• [What you will do] Using the data below, report how many lines hold the word "blue". Include nothing else in the reply.

• [Provided entries]
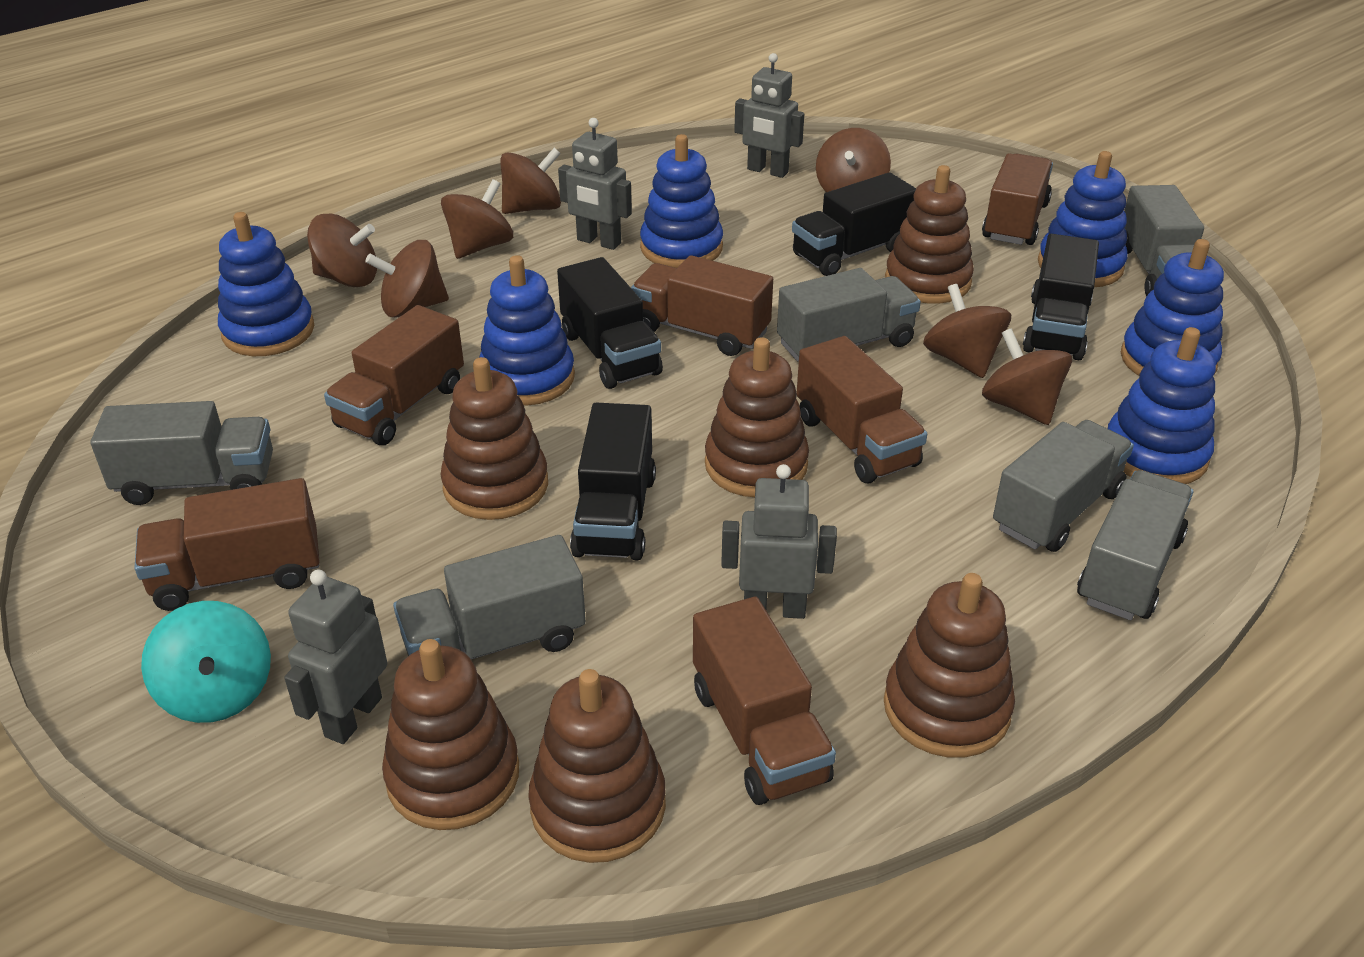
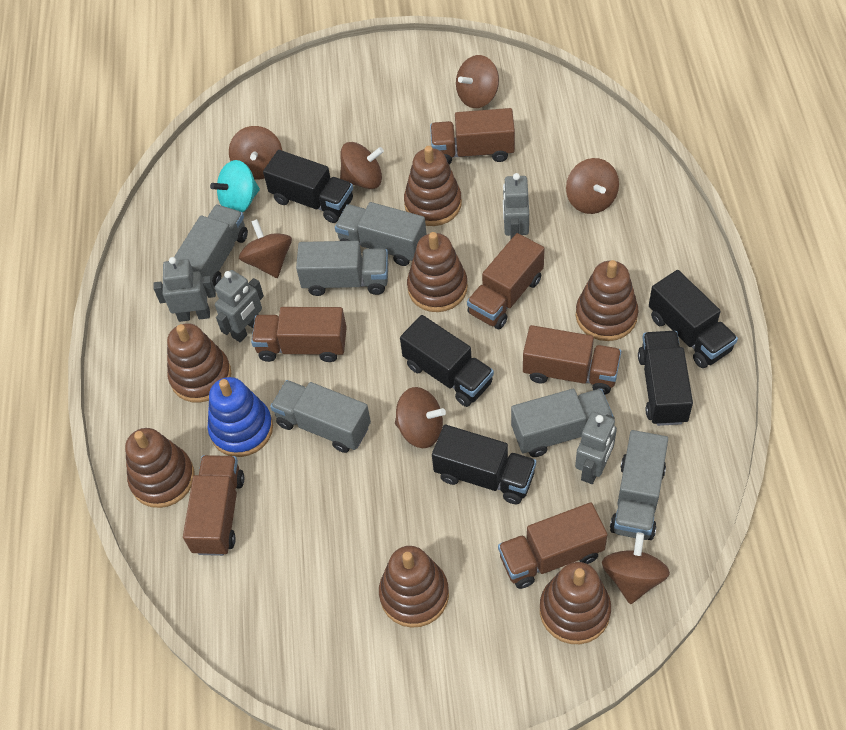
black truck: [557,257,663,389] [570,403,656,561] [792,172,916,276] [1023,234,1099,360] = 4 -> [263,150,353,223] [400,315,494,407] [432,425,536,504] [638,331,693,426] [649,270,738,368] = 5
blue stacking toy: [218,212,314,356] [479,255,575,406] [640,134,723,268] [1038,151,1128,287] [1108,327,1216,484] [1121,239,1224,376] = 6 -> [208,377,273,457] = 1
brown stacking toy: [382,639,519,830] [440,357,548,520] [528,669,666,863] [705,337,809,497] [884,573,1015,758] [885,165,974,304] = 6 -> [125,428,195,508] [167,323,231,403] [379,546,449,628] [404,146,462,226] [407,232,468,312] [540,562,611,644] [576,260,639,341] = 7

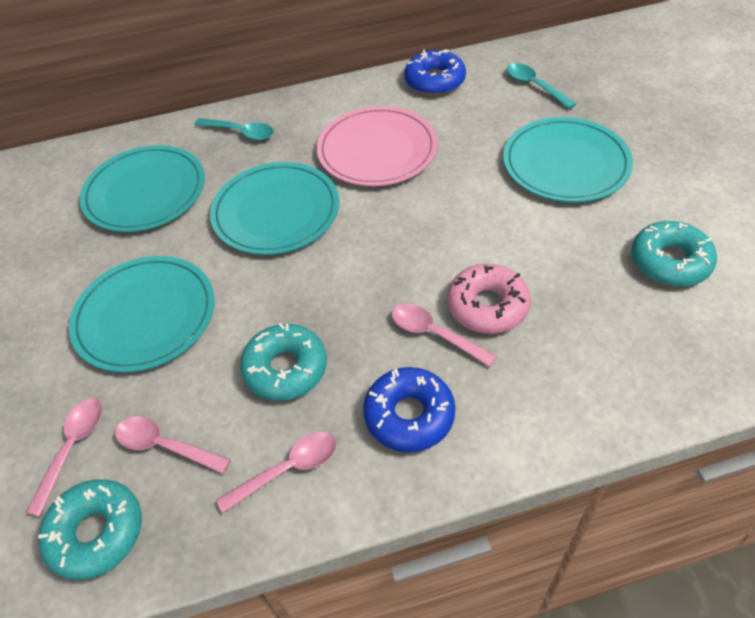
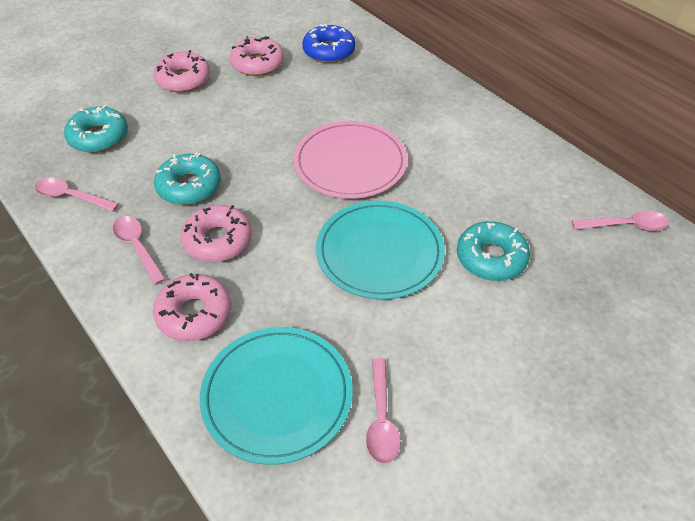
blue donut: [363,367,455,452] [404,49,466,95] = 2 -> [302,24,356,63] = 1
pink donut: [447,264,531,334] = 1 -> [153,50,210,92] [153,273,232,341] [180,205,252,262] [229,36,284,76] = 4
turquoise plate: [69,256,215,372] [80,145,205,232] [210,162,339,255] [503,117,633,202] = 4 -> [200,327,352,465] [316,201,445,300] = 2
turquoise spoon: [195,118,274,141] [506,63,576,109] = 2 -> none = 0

• [Your solution] 2